▶ _Task to carry out_
Output every entry exactly as written.

▶ _Data records_
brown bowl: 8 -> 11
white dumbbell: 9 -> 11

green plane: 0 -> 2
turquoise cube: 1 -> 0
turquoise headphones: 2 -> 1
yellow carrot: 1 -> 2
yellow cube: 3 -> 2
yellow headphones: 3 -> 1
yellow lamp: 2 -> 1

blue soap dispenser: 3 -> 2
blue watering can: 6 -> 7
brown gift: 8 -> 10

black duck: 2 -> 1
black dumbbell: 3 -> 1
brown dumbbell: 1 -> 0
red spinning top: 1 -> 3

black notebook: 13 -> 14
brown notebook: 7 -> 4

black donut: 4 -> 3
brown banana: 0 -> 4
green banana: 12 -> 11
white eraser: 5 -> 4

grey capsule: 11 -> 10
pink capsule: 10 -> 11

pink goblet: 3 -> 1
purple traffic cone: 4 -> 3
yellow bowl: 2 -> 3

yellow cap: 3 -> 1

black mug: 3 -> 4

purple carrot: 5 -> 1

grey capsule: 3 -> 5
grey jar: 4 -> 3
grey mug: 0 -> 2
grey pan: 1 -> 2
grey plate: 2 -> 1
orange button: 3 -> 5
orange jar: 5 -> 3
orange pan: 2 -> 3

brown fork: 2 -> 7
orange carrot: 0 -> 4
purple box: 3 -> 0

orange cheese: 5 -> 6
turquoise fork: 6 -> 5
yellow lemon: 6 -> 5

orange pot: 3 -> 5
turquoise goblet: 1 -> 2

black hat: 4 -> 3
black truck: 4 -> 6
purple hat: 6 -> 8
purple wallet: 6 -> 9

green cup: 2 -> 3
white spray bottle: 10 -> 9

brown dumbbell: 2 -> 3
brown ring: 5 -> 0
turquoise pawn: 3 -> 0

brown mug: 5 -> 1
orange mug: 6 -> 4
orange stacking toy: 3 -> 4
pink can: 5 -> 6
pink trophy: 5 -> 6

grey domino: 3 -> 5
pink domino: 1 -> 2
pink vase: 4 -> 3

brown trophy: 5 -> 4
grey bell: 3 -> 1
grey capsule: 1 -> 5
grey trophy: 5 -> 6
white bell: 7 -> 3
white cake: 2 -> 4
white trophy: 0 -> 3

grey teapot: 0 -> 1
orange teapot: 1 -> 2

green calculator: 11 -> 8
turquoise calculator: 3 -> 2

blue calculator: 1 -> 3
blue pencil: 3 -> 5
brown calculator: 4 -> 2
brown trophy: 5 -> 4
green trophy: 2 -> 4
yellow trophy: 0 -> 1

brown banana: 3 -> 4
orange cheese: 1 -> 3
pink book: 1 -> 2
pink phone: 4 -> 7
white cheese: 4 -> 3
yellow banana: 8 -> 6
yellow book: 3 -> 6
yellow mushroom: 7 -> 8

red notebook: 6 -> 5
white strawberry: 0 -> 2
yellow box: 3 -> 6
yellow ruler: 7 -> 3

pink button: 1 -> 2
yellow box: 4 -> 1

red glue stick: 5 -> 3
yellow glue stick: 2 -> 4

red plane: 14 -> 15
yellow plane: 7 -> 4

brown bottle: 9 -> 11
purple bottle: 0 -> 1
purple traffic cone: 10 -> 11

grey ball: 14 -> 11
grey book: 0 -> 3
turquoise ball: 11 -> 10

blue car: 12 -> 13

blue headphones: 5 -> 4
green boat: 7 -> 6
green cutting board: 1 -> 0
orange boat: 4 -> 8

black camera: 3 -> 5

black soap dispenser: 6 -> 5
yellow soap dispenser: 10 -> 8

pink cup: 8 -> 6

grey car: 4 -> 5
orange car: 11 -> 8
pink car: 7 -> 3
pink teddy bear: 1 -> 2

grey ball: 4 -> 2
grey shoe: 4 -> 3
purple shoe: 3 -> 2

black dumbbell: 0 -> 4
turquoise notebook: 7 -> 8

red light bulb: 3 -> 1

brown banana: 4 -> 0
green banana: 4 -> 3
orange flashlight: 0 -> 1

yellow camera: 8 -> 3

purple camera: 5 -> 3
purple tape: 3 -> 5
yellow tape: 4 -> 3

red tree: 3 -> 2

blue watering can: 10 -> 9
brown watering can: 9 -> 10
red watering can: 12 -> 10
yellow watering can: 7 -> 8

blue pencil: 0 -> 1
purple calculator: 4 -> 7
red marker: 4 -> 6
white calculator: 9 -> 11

▶ _Exercise answer_
brown bowl: 8 -> 11
white dumbbell: 9 -> 11

green plane: 0 -> 2
turquoise cube: 1 -> 0
turquoise headphones: 2 -> 1
yellow carrot: 1 -> 2
yellow cube: 3 -> 2
yellow headphones: 3 -> 1
yellow lamp: 2 -> 1

blue soap dispenser: 3 -> 2
blue watering can: 6 -> 7
brown gift: 8 -> 10

black duck: 2 -> 1
black dumbbell: 3 -> 1
brown dumbbell: 1 -> 0
red spinning top: 1 -> 3

black notebook: 13 -> 14
brown notebook: 7 -> 4

black donut: 4 -> 3
brown banana: 0 -> 4
green banana: 12 -> 11
white eraser: 5 -> 4

grey capsule: 11 -> 10
pink capsule: 10 -> 11

pink goblet: 3 -> 1
purple traffic cone: 4 -> 3
yellow bowl: 2 -> 3

yellow cap: 3 -> 1

black mug: 3 -> 4

purple carrot: 5 -> 1

grey capsule: 3 -> 5
grey jar: 4 -> 3
grey mug: 0 -> 2
grey pan: 1 -> 2
grey plate: 2 -> 1
orange button: 3 -> 5
orange jar: 5 -> 3
orange pan: 2 -> 3

brown fork: 2 -> 7
orange carrot: 0 -> 4
purple box: 3 -> 0

orange cheese: 5 -> 6
turquoise fork: 6 -> 5
yellow lemon: 6 -> 5

orange pot: 3 -> 5
turquoise goblet: 1 -> 2

black hat: 4 -> 3
black truck: 4 -> 6
purple hat: 6 -> 8
purple wallet: 6 -> 9

green cup: 2 -> 3
white spray bottle: 10 -> 9

brown dumbbell: 2 -> 3
brown ring: 5 -> 0
turquoise pawn: 3 -> 0

brown mug: 5 -> 1
orange mug: 6 -> 4
orange stacking toy: 3 -> 4
pink can: 5 -> 6
pink trophy: 5 -> 6

grey domino: 3 -> 5
pink domino: 1 -> 2
pink vase: 4 -> 3

brown trophy: 5 -> 4
grey bell: 3 -> 1
grey capsule: 1 -> 5
grey trophy: 5 -> 6
white bell: 7 -> 3
white cake: 2 -> 4
white trophy: 0 -> 3

grey teapot: 0 -> 1
orange teapot: 1 -> 2

green calculator: 11 -> 8
turquoise calculator: 3 -> 2

blue calculator: 1 -> 3
blue pencil: 3 -> 5
brown calculator: 4 -> 2
brown trophy: 5 -> 4
green trophy: 2 -> 4
yellow trophy: 0 -> 1

brown banana: 3 -> 4
orange cheese: 1 -> 3
pink book: 1 -> 2
pink phone: 4 -> 7
white cheese: 4 -> 3
yellow banana: 8 -> 6
yellow book: 3 -> 6
yellow mushroom: 7 -> 8

red notebook: 6 -> 5
white strawberry: 0 -> 2
yellow box: 3 -> 6
yellow ruler: 7 -> 3

pink button: 1 -> 2
yellow box: 4 -> 1

red glue stick: 5 -> 3
yellow glue stick: 2 -> 4

red plane: 14 -> 15
yellow plane: 7 -> 4

brown bottle: 9 -> 11
purple bottle: 0 -> 1
purple traffic cone: 10 -> 11

grey ball: 14 -> 11
grey book: 0 -> 3
turquoise ball: 11 -> 10

blue car: 12 -> 13

blue headphones: 5 -> 4
green boat: 7 -> 6
green cutting board: 1 -> 0
orange boat: 4 -> 8

black camera: 3 -> 5

black soap dispenser: 6 -> 5
yellow soap dispenser: 10 -> 8

pink cup: 8 -> 6

grey car: 4 -> 5
orange car: 11 -> 8
pink car: 7 -> 3
pink teddy bear: 1 -> 2

grey ball: 4 -> 2
grey shoe: 4 -> 3
purple shoe: 3 -> 2

black dumbbell: 0 -> 4
turquoise notebook: 7 -> 8

red light bulb: 3 -> 1

brown banana: 4 -> 0
green banana: 4 -> 3
orange flashlight: 0 -> 1

yellow camera: 8 -> 3

purple camera: 5 -> 3
purple tape: 3 -> 5
yellow tape: 4 -> 3

red tree: 3 -> 2

blue watering can: 10 -> 9
brown watering can: 9 -> 10
red watering can: 12 -> 10
yellow watering can: 7 -> 8

blue pencil: 0 -> 1
purple calculator: 4 -> 7
red marker: 4 -> 6
white calculator: 9 -> 11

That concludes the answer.